**Picture regions with boundary coordinates:**
================================

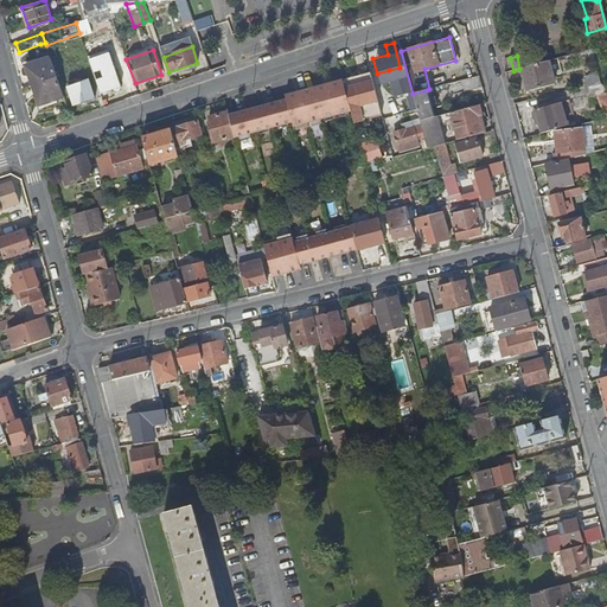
[(27,65),(34,85),(58,78),(50,57),(27,65)]
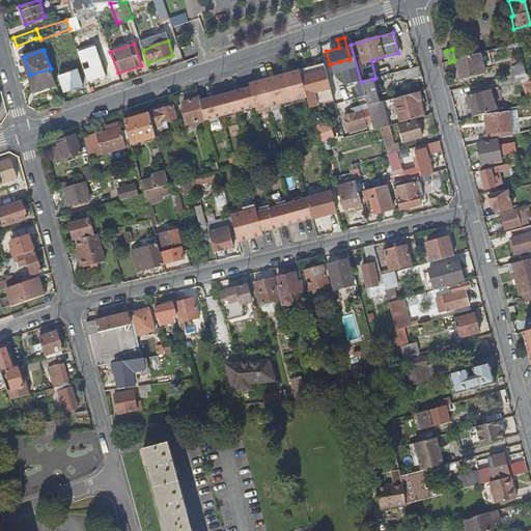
[(485,75),(479,54),(453,61),(459,82),(485,75)]
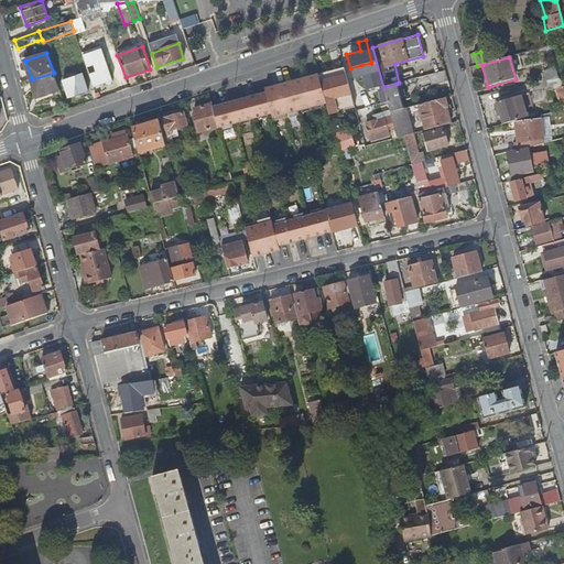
[(91,69),(99,88),(119,82),(112,63),(91,69)]
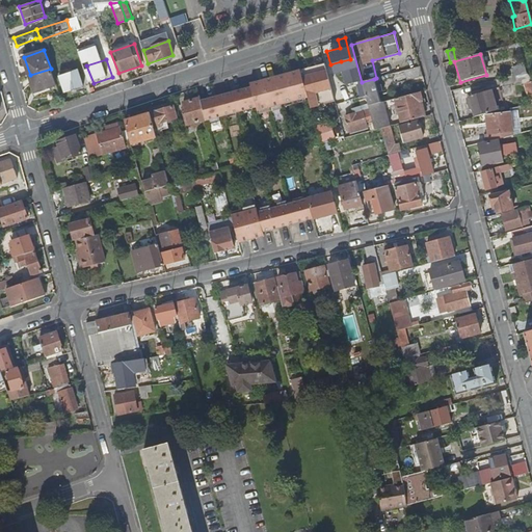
[(350,59),(341,61),(347,86),(357,84),(350,59)]
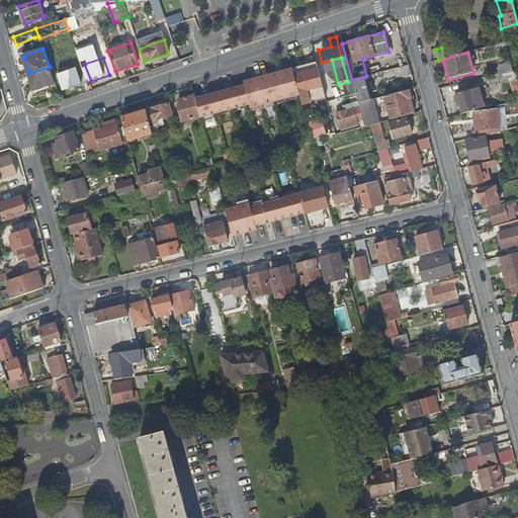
[(81,65),(80,63),(75,64),(76,68),(58,74),(63,90),(87,82),(81,65)]
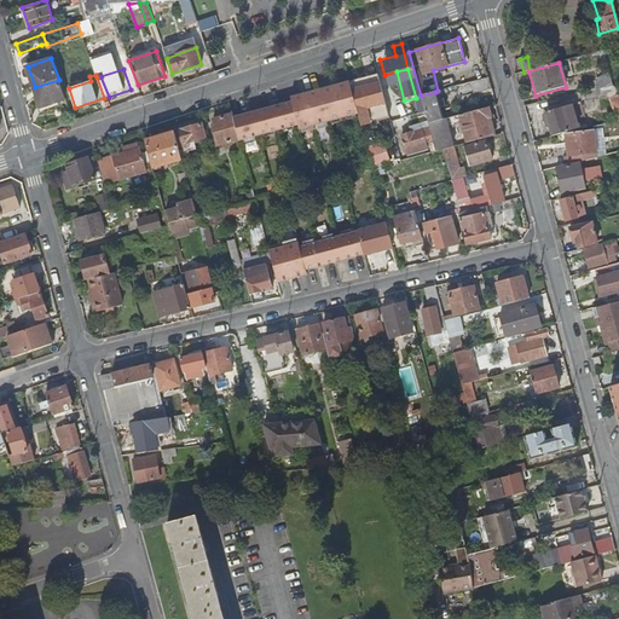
[(360,127),(389,119),(377,75),(348,82),(357,115),(360,127)]
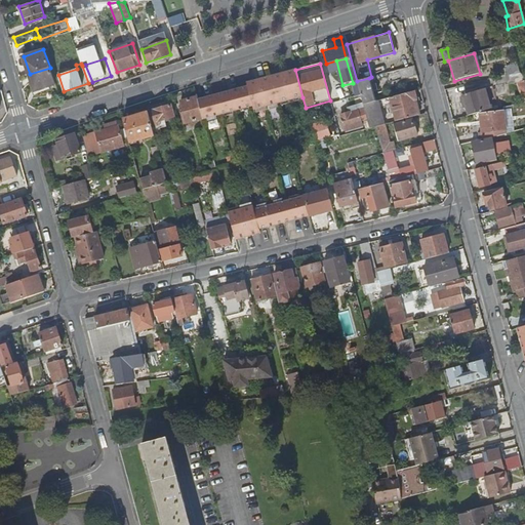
[(92,82),(85,65),(82,66),(88,83),(92,82)]
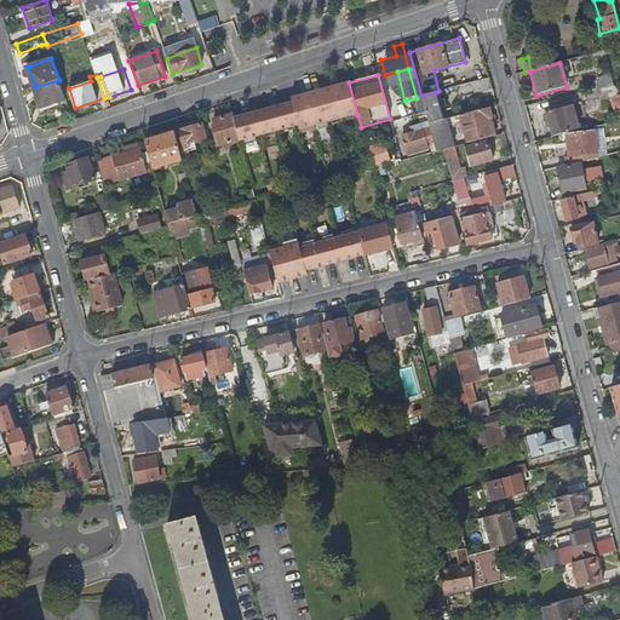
[(474,93),(492,89),(489,78),(471,82),(474,93)]
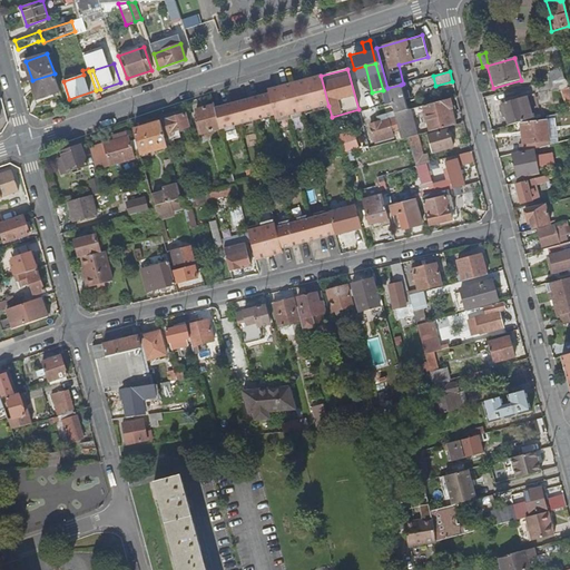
[(38,98),(60,91),(55,74),(32,80),(38,98)]
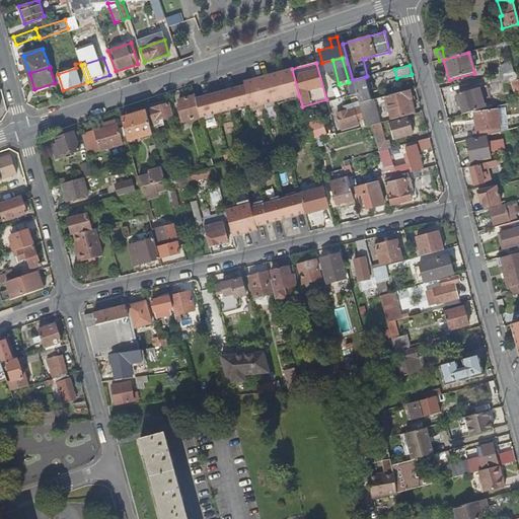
[(275,102),(299,96),(292,69),(284,71),(286,81),(278,84),(275,74),(268,76),(275,102)]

================================

**REQUEST:** Leave out the pictures and output the rest of the records exactly.

**SOLUTION FOR THIS EXERCISE:**
[(27,65),(34,85),(58,78),(50,57),(27,65)]
[(485,75),(479,54),(453,61),(459,82),(485,75)]
[(91,69),(99,88),(119,82),(112,63),(91,69)]
[(350,59),(341,61),(347,86),(357,84),(350,59)]
[(81,65),(80,63),(75,64),(76,68),(58,74),(63,90),(87,82),(81,65)]
[(360,127),(389,119),(377,75),(348,82),(357,115),(360,127)]
[(92,82),(85,65),(82,66),(88,83),(92,82)]
[(474,93),(492,89),(489,78),(471,82),(474,93)]
[(38,98),(60,91),(55,74),(32,80),(38,98)]
[(275,102),(299,96),(292,69),(284,71),(286,81),(278,84),(275,74),(268,76),(275,102)]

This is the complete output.